_Task prompt_
Keep only the lines that hold the string "vessel", filtering out the rest of the entries below.

[Data entries start]

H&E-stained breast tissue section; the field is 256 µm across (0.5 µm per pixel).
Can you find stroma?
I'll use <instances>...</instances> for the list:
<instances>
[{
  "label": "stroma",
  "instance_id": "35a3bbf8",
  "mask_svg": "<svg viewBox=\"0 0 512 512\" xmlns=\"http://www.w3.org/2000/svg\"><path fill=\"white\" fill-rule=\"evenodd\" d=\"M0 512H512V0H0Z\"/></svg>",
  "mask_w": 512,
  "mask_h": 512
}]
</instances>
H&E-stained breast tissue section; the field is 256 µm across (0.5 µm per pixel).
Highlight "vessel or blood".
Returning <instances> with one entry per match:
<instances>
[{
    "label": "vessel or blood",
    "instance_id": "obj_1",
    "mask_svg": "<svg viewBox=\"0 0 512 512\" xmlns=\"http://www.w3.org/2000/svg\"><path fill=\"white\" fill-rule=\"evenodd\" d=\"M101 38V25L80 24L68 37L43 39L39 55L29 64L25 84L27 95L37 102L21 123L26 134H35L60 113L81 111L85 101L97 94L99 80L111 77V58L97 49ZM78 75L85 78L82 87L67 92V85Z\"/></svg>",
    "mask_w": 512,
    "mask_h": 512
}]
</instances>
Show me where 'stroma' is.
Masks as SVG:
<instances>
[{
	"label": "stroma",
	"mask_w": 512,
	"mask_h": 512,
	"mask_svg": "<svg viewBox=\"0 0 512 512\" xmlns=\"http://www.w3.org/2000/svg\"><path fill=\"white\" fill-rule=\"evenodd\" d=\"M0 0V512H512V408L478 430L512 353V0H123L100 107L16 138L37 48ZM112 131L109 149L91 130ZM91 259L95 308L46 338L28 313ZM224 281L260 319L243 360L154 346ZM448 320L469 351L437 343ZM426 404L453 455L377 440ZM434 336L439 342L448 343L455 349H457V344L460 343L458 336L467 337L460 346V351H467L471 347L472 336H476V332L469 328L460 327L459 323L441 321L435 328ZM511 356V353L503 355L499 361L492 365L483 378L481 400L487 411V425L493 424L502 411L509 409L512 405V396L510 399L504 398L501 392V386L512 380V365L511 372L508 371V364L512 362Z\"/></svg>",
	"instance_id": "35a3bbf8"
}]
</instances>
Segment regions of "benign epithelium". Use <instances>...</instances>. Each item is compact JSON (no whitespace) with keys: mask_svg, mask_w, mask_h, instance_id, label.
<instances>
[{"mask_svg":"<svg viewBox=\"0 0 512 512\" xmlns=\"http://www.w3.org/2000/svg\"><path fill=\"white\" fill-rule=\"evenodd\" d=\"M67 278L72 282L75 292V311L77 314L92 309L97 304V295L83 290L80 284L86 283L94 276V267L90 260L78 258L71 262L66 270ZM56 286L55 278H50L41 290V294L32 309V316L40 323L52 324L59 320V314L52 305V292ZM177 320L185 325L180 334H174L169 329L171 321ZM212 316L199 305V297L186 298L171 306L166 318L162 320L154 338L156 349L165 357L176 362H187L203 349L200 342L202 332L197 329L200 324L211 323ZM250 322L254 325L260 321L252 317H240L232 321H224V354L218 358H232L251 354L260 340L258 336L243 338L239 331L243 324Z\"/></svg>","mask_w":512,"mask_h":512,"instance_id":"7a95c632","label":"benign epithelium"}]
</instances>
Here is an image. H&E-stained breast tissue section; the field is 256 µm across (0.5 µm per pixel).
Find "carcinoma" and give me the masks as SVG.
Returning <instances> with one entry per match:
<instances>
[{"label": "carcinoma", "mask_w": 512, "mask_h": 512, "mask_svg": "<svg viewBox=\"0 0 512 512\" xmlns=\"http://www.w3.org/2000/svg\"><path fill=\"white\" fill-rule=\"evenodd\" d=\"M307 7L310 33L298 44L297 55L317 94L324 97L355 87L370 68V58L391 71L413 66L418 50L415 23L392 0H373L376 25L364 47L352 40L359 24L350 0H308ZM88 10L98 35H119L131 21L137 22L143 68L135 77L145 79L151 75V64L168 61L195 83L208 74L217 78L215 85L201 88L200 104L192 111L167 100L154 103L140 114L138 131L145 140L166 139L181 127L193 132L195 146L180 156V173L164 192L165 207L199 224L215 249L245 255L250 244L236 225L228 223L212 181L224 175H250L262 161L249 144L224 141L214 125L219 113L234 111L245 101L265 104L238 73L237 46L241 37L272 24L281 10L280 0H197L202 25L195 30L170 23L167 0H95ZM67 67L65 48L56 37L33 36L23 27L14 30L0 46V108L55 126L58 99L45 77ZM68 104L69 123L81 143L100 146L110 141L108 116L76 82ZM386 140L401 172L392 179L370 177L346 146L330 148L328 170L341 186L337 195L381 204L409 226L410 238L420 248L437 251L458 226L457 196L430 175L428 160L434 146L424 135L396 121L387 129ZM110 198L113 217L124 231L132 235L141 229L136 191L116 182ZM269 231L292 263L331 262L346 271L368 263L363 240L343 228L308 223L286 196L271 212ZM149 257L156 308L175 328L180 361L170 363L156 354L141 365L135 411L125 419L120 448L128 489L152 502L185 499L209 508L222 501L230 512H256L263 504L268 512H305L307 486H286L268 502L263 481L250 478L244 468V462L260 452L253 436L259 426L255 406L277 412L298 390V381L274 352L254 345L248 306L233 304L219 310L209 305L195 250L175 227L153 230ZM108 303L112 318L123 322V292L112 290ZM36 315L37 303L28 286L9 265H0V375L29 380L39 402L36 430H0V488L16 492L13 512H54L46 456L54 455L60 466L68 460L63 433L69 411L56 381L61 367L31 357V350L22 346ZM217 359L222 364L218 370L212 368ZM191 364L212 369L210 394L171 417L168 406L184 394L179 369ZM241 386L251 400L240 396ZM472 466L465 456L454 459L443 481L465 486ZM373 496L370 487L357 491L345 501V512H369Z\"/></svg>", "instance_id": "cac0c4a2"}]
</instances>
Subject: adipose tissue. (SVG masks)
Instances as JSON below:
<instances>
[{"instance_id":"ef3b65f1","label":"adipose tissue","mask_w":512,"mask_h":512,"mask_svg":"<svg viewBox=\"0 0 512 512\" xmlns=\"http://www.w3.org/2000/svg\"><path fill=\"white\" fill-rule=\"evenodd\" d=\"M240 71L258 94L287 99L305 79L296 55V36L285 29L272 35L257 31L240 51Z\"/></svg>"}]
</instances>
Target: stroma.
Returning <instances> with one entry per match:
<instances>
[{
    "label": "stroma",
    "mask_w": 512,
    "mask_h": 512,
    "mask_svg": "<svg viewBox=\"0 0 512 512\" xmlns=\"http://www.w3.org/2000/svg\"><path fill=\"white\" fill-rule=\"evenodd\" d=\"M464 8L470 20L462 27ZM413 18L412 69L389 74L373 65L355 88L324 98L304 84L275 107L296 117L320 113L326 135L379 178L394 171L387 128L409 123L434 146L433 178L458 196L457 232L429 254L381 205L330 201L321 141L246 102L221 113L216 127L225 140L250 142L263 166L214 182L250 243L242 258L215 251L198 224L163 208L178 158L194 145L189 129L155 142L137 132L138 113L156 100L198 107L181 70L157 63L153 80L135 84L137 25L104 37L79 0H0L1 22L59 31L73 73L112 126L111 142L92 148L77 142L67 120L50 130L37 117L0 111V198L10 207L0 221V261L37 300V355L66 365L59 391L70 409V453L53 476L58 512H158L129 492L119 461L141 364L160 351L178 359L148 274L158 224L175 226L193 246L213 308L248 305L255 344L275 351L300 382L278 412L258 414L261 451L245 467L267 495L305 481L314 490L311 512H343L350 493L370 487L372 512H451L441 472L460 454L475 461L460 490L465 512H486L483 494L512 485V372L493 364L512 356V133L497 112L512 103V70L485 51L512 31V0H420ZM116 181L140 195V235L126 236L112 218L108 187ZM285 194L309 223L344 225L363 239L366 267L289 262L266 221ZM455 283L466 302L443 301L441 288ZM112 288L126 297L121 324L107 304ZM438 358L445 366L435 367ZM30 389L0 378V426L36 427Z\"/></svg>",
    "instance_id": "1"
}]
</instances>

[Data entries end]

_Reply to the exercise_
Highlight "vessel or blood".
    "label": "vessel or blood",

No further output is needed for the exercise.